-- EXERCISE AIM --
Please output exactly the lines that run from the line with "DHT pin VCC: 5V -> 3V3" through the final line of the data, inclusive, and nothing more.

------------

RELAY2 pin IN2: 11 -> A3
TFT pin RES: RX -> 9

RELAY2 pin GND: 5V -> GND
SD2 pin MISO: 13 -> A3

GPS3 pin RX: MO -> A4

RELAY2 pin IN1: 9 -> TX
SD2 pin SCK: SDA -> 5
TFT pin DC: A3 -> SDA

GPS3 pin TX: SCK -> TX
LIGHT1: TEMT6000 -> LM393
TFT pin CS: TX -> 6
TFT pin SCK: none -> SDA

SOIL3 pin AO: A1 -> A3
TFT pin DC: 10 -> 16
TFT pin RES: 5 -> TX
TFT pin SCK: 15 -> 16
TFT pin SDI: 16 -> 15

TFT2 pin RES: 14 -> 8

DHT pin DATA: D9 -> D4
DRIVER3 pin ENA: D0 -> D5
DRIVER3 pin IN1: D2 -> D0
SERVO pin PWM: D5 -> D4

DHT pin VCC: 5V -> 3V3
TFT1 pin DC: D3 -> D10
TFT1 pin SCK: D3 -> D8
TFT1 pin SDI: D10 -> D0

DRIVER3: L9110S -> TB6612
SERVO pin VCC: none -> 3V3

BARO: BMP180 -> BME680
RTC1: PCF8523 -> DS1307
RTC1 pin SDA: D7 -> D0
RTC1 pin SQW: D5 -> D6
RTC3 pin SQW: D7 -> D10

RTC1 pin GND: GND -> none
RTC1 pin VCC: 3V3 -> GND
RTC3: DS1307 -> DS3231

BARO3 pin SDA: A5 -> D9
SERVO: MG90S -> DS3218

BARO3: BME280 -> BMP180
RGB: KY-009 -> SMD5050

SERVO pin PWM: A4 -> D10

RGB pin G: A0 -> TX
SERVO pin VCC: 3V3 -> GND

------------

-- WRITTEN REPLY --
DHT pin VCC: 5V -> 3V3
TFT1 pin DC: D3 -> D10
TFT1 pin SCK: D3 -> D8
TFT1 pin SDI: D10 -> D0

DRIVER3: L9110S -> TB6612
SERVO pin VCC: none -> 3V3

BARO: BMP180 -> BME680
RTC1: PCF8523 -> DS1307
RTC1 pin SDA: D7 -> D0
RTC1 pin SQW: D5 -> D6
RTC3 pin SQW: D7 -> D10

RTC1 pin GND: GND -> none
RTC1 pin VCC: 3V3 -> GND
RTC3: DS1307 -> DS3231

BARO3 pin SDA: A5 -> D9
SERVO: MG90S -> DS3218

BARO3: BME280 -> BMP180
RGB: KY-009 -> SMD5050

SERVO pin PWM: A4 -> D10

RGB pin G: A0 -> TX
SERVO pin VCC: 3V3 -> GND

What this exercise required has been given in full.